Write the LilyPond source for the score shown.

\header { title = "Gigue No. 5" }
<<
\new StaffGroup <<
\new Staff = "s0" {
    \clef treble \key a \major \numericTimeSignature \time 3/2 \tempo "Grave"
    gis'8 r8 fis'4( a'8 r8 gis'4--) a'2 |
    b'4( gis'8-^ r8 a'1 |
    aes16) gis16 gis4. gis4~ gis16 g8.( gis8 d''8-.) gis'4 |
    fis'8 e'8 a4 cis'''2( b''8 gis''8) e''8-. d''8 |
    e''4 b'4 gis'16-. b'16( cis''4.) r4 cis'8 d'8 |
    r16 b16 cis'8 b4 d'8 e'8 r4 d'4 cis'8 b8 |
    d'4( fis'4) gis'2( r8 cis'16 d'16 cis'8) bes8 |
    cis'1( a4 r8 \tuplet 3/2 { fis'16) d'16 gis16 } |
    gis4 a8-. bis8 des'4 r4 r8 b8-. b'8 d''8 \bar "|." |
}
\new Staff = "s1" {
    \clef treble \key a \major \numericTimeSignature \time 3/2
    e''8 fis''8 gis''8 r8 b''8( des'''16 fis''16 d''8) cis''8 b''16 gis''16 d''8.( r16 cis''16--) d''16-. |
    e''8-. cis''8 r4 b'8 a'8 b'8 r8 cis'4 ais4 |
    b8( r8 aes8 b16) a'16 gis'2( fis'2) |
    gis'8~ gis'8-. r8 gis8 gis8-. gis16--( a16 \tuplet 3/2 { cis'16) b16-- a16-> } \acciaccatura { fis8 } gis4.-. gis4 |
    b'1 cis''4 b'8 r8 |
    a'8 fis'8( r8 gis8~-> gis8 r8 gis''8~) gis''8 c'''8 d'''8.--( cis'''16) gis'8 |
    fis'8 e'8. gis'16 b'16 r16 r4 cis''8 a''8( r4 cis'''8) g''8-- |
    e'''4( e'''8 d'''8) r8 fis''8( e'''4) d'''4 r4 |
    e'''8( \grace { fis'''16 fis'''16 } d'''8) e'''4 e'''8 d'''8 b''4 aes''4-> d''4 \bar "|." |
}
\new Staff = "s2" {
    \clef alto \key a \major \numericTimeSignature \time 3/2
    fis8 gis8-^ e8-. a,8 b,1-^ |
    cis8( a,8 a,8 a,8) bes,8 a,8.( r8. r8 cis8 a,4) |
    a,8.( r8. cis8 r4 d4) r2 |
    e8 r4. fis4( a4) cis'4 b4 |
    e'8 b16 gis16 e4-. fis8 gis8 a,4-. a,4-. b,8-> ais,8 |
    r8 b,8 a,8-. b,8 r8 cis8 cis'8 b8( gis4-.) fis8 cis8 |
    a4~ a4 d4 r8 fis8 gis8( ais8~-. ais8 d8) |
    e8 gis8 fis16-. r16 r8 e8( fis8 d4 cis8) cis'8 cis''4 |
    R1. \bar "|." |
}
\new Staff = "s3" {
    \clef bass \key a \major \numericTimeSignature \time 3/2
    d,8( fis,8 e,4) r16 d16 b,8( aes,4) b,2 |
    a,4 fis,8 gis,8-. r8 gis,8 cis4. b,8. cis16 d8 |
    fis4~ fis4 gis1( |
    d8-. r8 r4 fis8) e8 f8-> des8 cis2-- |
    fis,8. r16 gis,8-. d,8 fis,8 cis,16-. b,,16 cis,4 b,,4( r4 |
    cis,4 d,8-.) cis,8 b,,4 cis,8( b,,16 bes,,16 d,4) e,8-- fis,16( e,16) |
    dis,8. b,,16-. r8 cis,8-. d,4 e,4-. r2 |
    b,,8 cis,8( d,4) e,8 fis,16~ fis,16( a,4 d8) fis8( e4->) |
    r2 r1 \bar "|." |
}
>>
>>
# # # #
- _WORK INSTRUCTIONS_
Pull out every line of the records that contains the string "treble".

- _RESULT_
    \clef treble \key a \major \numericTimeSignature \time 3/2 \tempo "Grave"
    \clef treble \key a \major \numericTimeSignature \time 3/2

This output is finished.